#### Activity:
Among the lines below, copy exactly those from the one with "turquoise can: 2 -> 3" through the one with "white rolling pin: 2 -> 1", counting both ends.

#### Data to use:

- - -

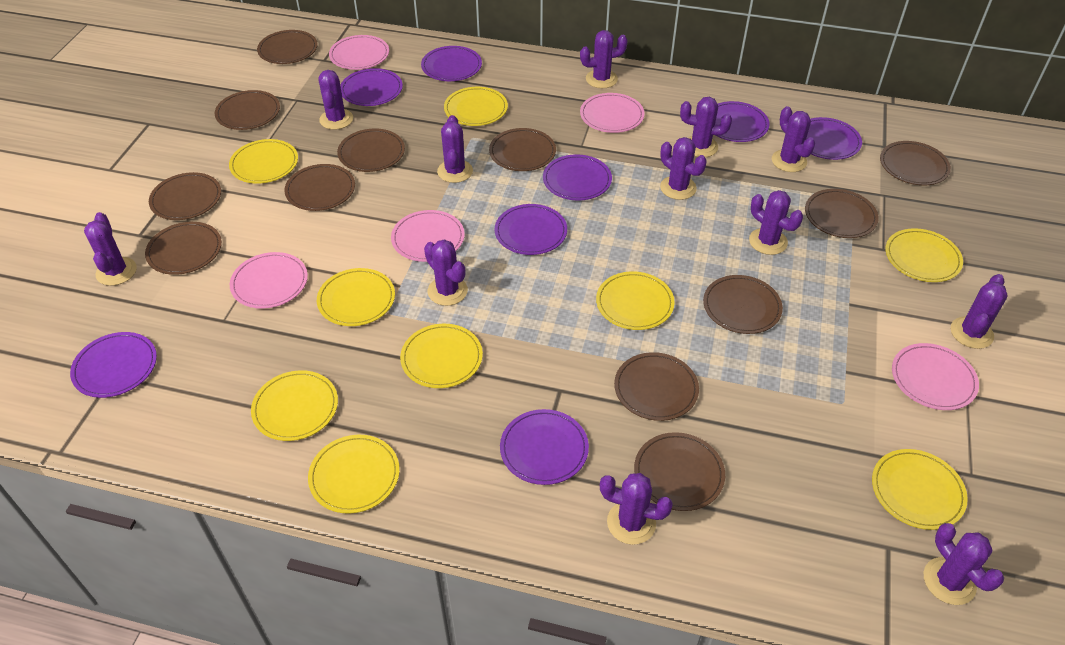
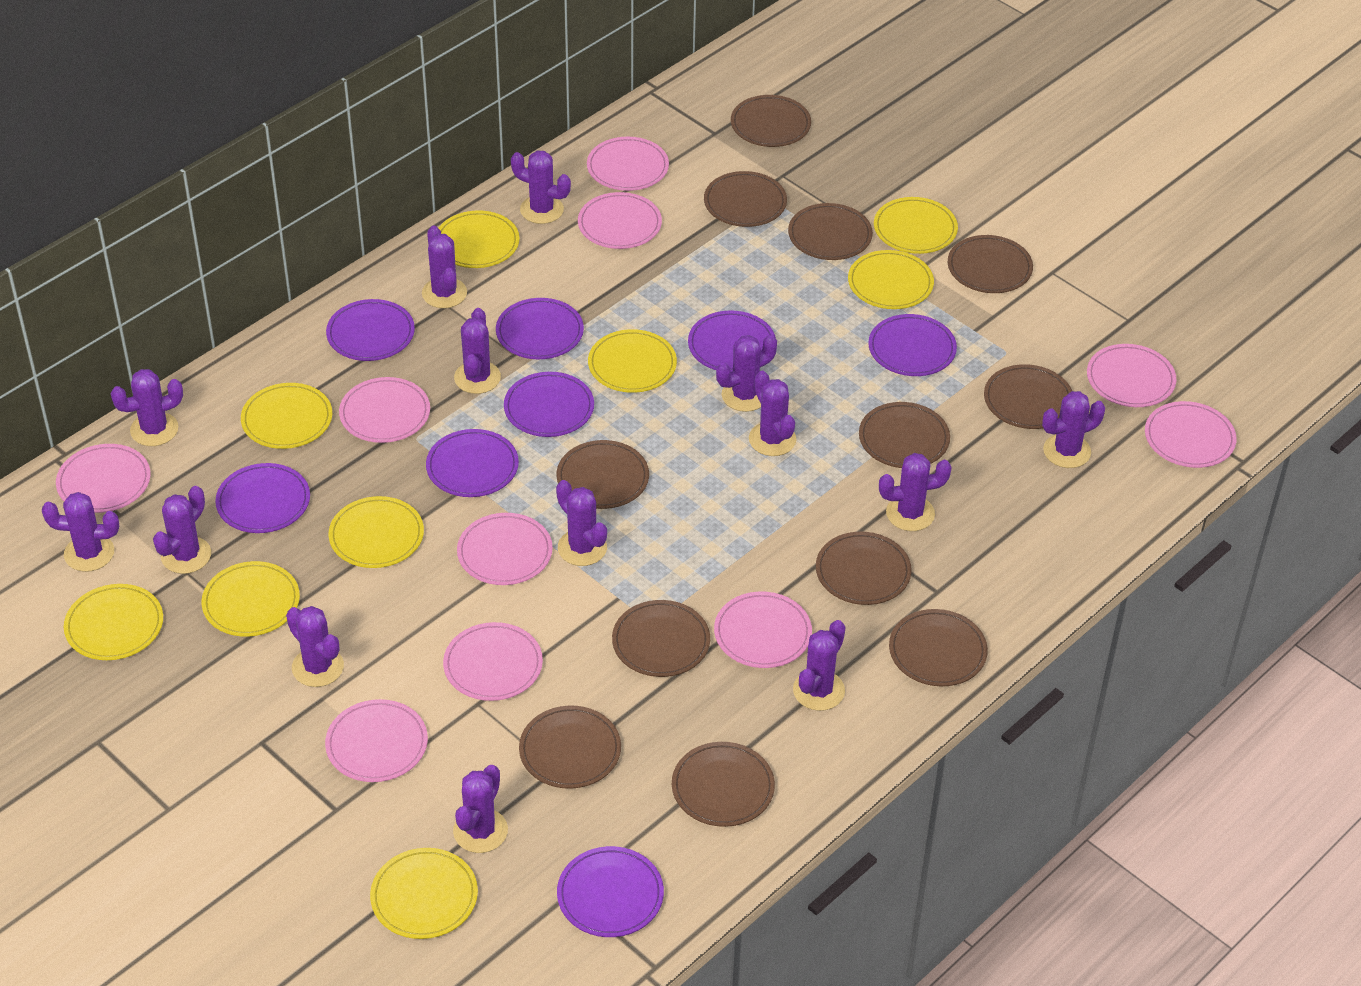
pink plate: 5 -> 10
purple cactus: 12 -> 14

- - -

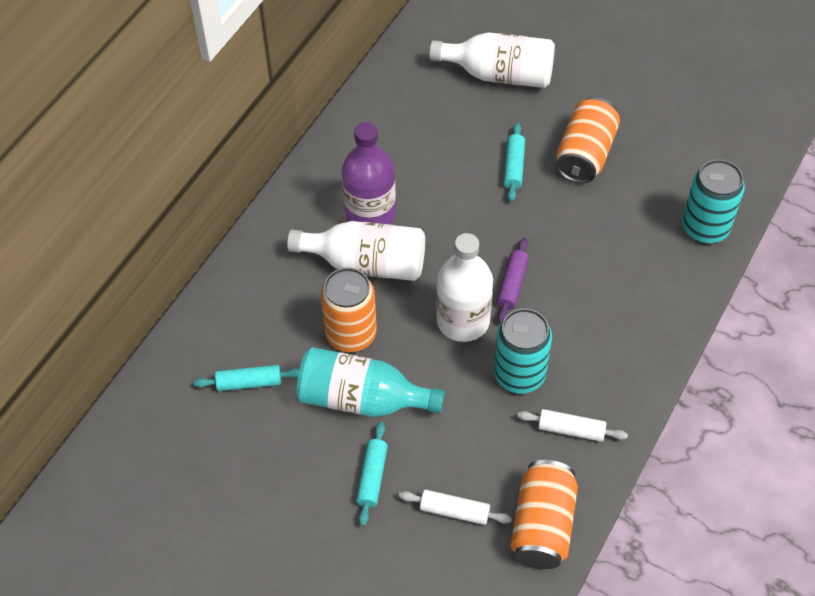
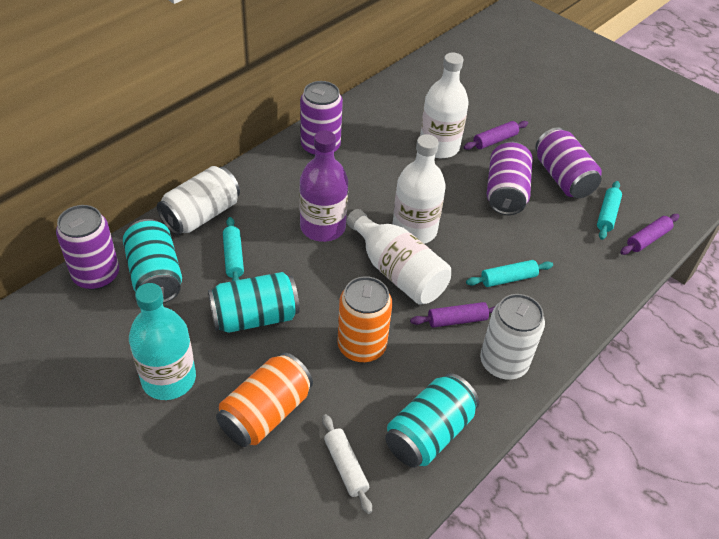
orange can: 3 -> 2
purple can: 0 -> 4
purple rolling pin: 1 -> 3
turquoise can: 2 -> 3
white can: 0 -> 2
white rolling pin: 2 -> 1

- - -

#### Exercise response:
turquoise can: 2 -> 3
white can: 0 -> 2
white rolling pin: 2 -> 1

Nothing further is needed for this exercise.